■ Description of the task
Exactly the lines from the one with "(390, 147) = (292, 230): pink" through the end of the records below are to be output, the first and last included, and no others.

*** Extracted material ***

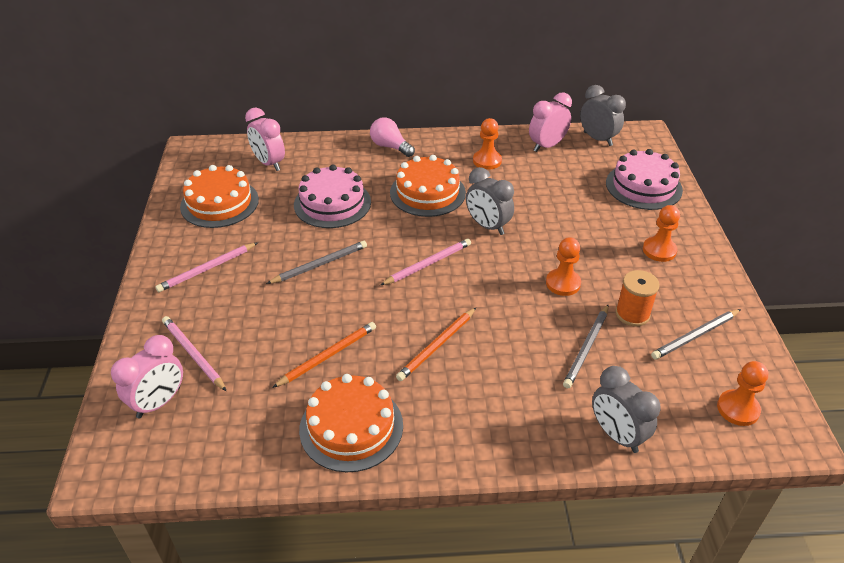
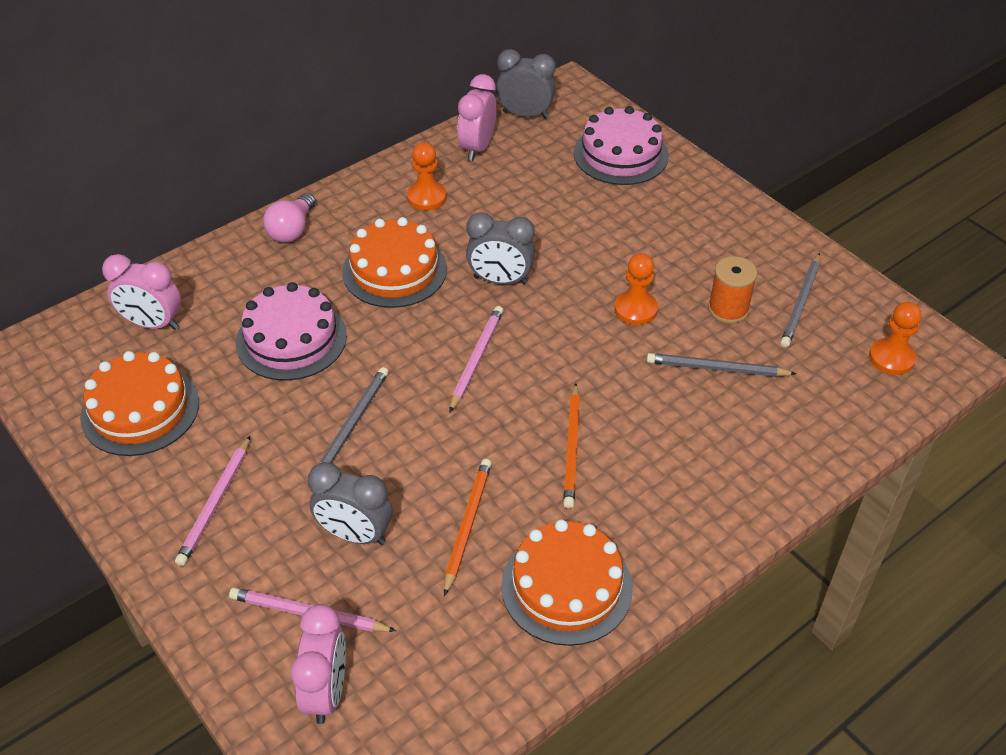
camera: 35 degrees left, 5 degrees up
(390, 147) = (292, 230): pink light bulb -> pink light bulb turned 75 degrees counterclockwise
(587, 348) = (717, 369): grey pencil -> grey pencil turned 105 degrees clockwise
(617, 435) = (815, 443): grey clock -> grey clock (355, 534)
(659, 250) = (696, 224): orange pawn -> none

*** End of Extracted material ***

■ Response to this exercise
(390, 147) = (292, 230): pink light bulb -> pink light bulb turned 75 degrees counterclockwise
(587, 348) = (717, 369): grey pencil -> grey pencil turned 105 degrees clockwise
(617, 435) = (815, 443): grey clock -> grey clock (355, 534)
(659, 250) = (696, 224): orange pawn -> none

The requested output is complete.